Aim of the exercise
Exactly as written, return all the data, leaving its pictures behind.

[Object correspondence data]
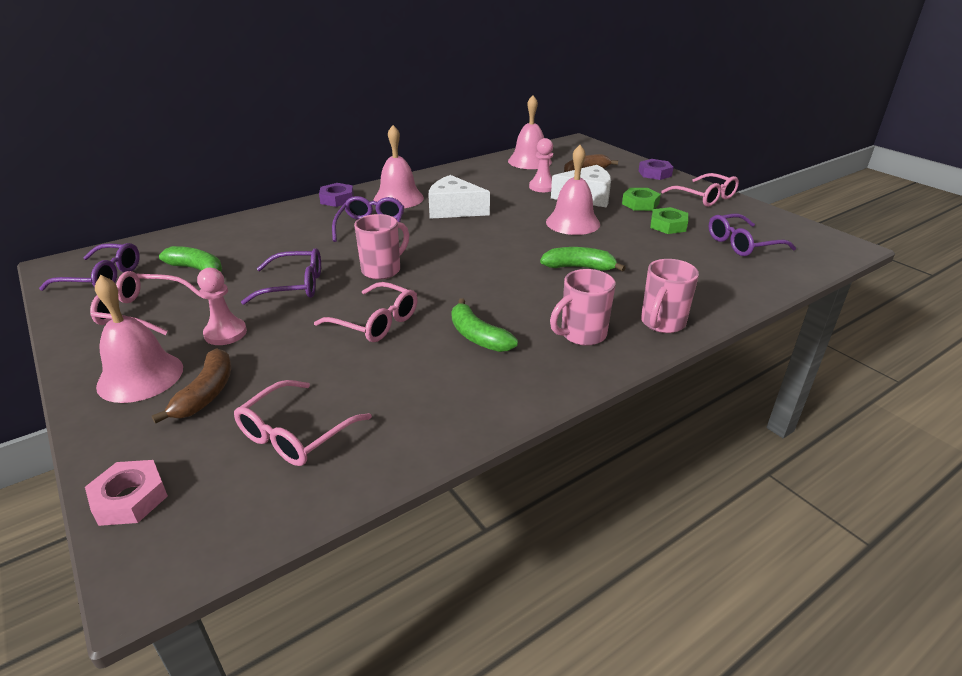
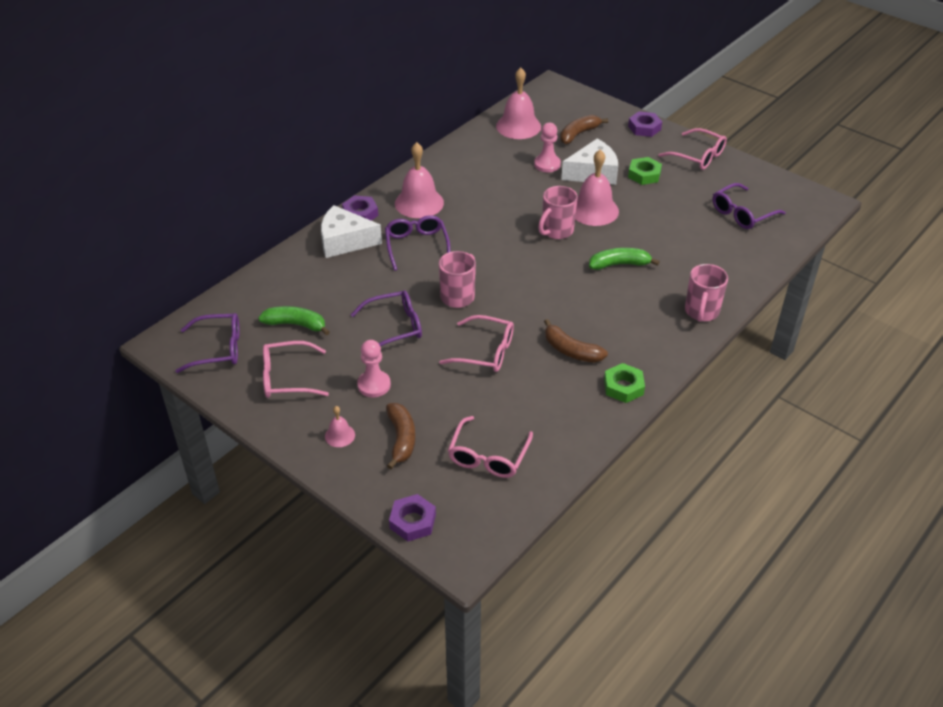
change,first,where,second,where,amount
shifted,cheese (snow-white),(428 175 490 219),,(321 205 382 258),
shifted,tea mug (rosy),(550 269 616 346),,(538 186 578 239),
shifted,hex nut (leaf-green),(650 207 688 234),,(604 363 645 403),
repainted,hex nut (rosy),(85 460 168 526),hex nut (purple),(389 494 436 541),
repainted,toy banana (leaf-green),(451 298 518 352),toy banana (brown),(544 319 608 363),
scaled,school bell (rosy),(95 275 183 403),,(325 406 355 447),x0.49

Response for this exercise
change,first,where,second,where,amount
shifted,cheese (snow-white),(428 175 490 219),,(321 205 382 258),
shifted,tea mug (rosy),(550 269 616 346),,(538 186 578 239),
shifted,hex nut (leaf-green),(650 207 688 234),,(604 363 645 403),
repainted,hex nut (rosy),(85 460 168 526),hex nut (purple),(389 494 436 541),
repainted,toy banana (leaf-green),(451 298 518 352),toy banana (brown),(544 319 608 363),
scaled,school bell (rosy),(95 275 183 403),,(325 406 355 447),x0.49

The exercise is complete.